▶ What you are asked to do
Write out, word for word, the line that contains "(224, 358) = (471, 415): none -> pink carton" and each line after it down to the last line of the data below. Include nothing more.

▶ Supplied entries
-=-=-=-=-
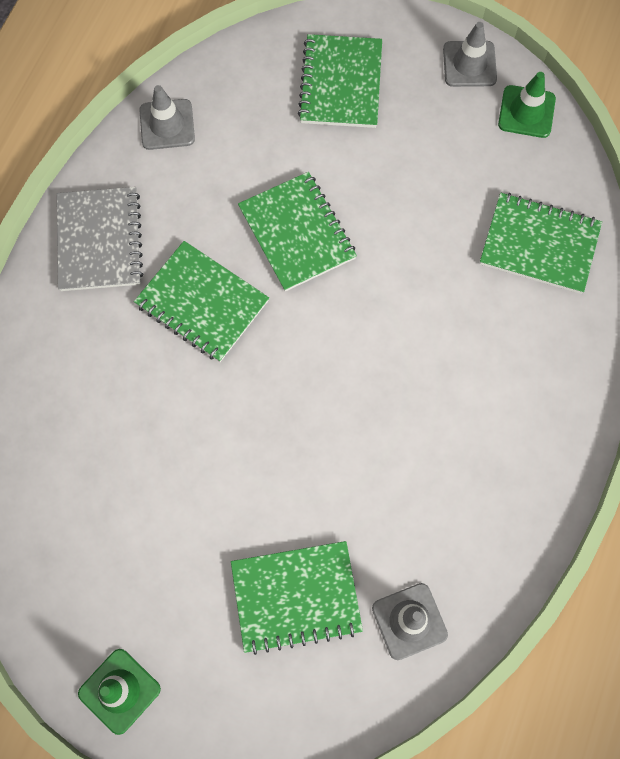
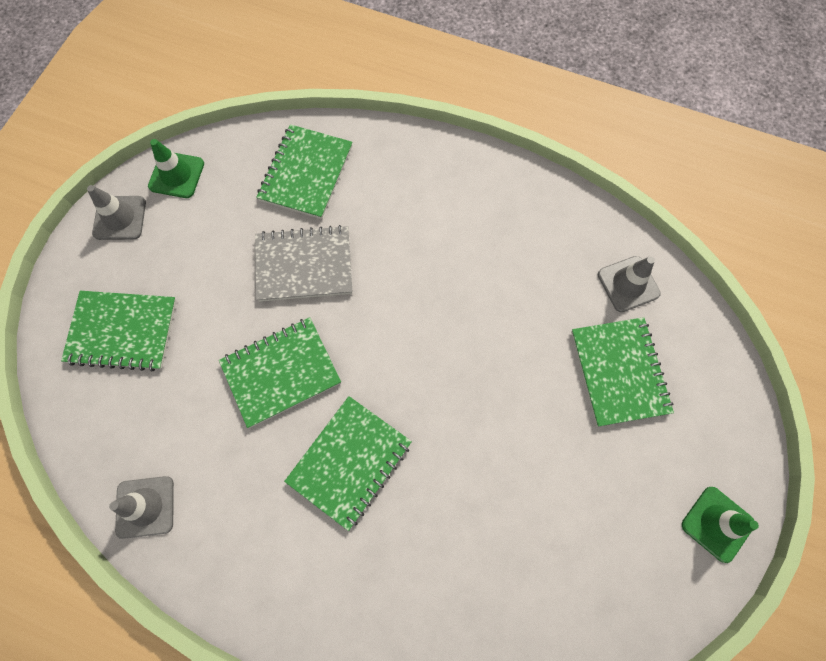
camera: 90 degrees left, 0 degrees up
(100, 241) = (275, 573): grey notebook -> grey notebook (304, 265)

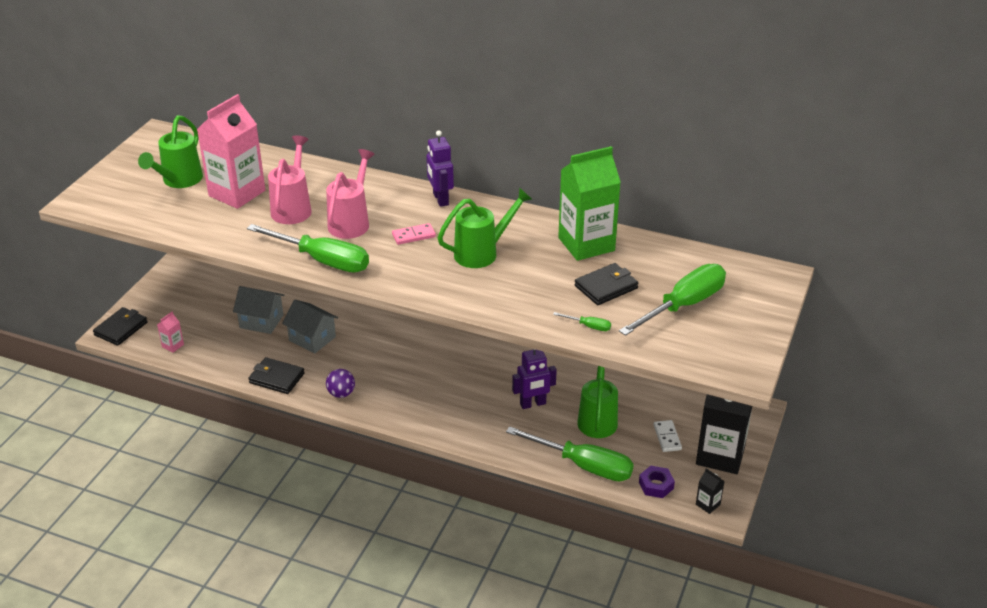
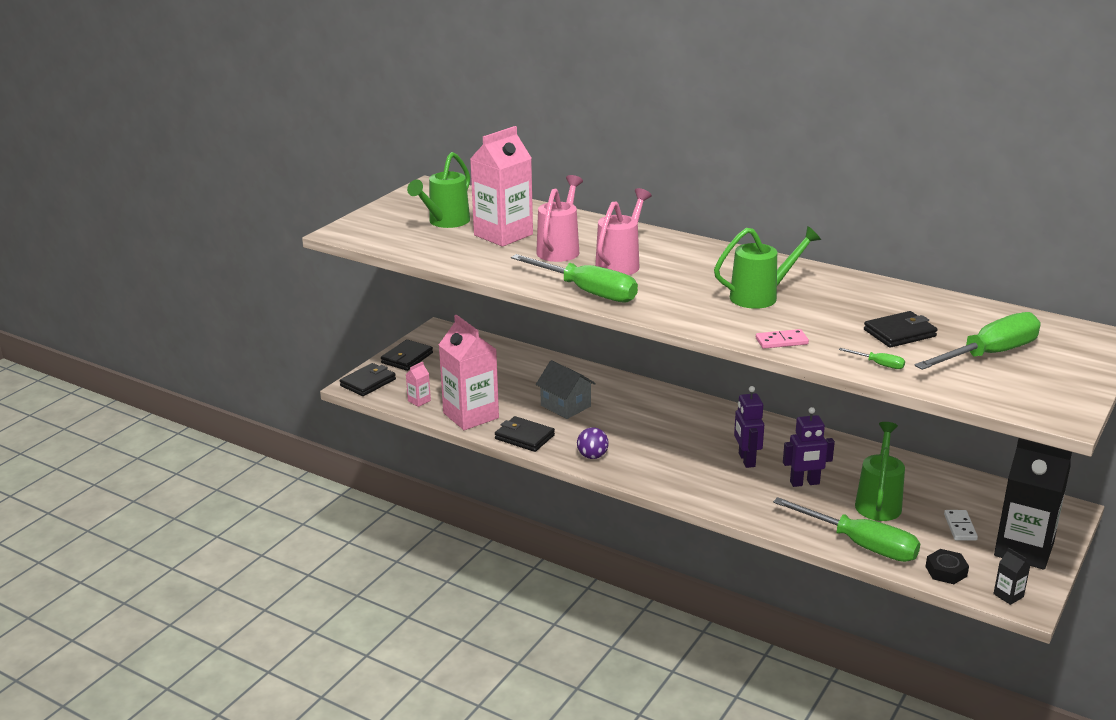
camera: 10 degrees right, 10 degrees down
(156, 296) = (407, 358): none -> black wallet
(224, 358) = (471, 415): none -> pink carton
(261, 321) = (513, 387): grey house -> none
(413, 235) = (687, 278): pink domino -> pink domino (781, 341)
(440, 199) = (717, 251): purple robot -> purple robot (746, 460)
(586, 244) = (878, 297): green carton -> none
(656, 485) = (946, 571): purple nut -> black nut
-=-=-=-=-
▶ Reply to the exercise
(224, 358) = (471, 415): none -> pink carton
(261, 321) = (513, 387): grey house -> none
(413, 235) = (687, 278): pink domino -> pink domino (781, 341)
(440, 199) = (717, 251): purple robot -> purple robot (746, 460)
(586, 244) = (878, 297): green carton -> none
(656, 485) = (946, 571): purple nut -> black nut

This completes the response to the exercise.